● **PROMPT**
This exercise calls for the records to be returned exactly, with images removed.

● **Before-and-after object lists**
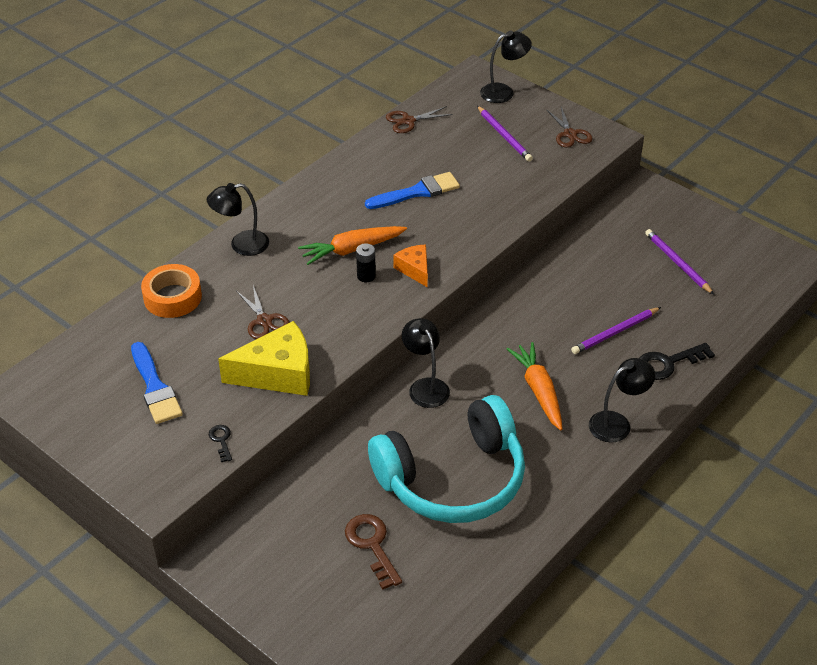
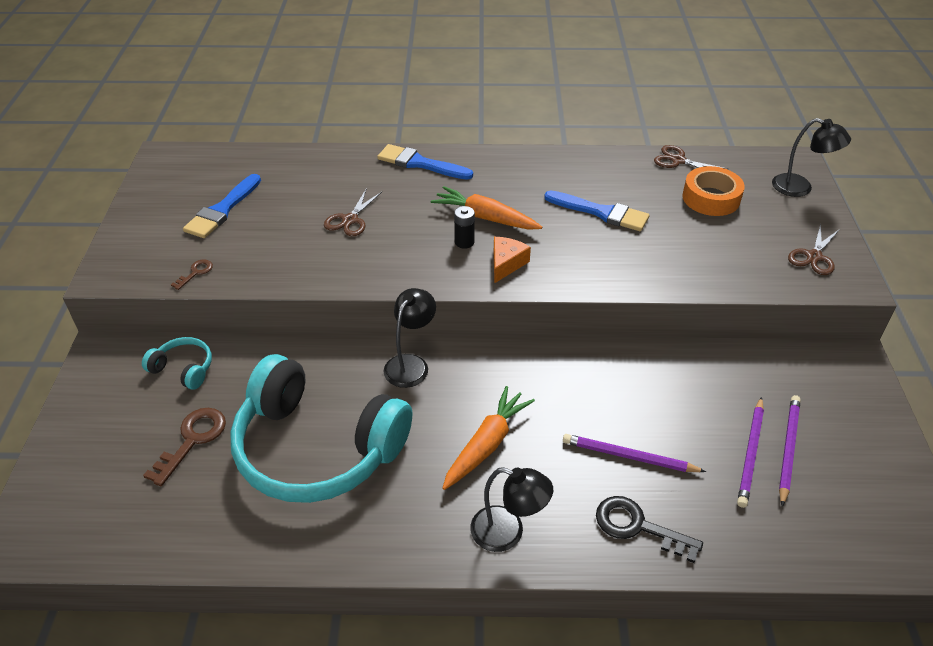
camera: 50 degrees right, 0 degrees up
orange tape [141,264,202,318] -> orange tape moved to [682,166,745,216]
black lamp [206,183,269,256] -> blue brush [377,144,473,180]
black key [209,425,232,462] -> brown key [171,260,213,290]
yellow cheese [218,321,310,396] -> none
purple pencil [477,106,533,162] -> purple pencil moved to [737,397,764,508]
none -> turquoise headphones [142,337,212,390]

● **TASK RESULT**
camera: 50 degrees right, 0 degrees up
orange tape [141,264,202,318] -> orange tape moved to [682,166,745,216]
black lamp [206,183,269,256] -> blue brush [377,144,473,180]
black key [209,425,232,462] -> brown key [171,260,213,290]
yellow cheese [218,321,310,396] -> none
purple pencil [477,106,533,162] -> purple pencil moved to [737,397,764,508]
none -> turquoise headphones [142,337,212,390]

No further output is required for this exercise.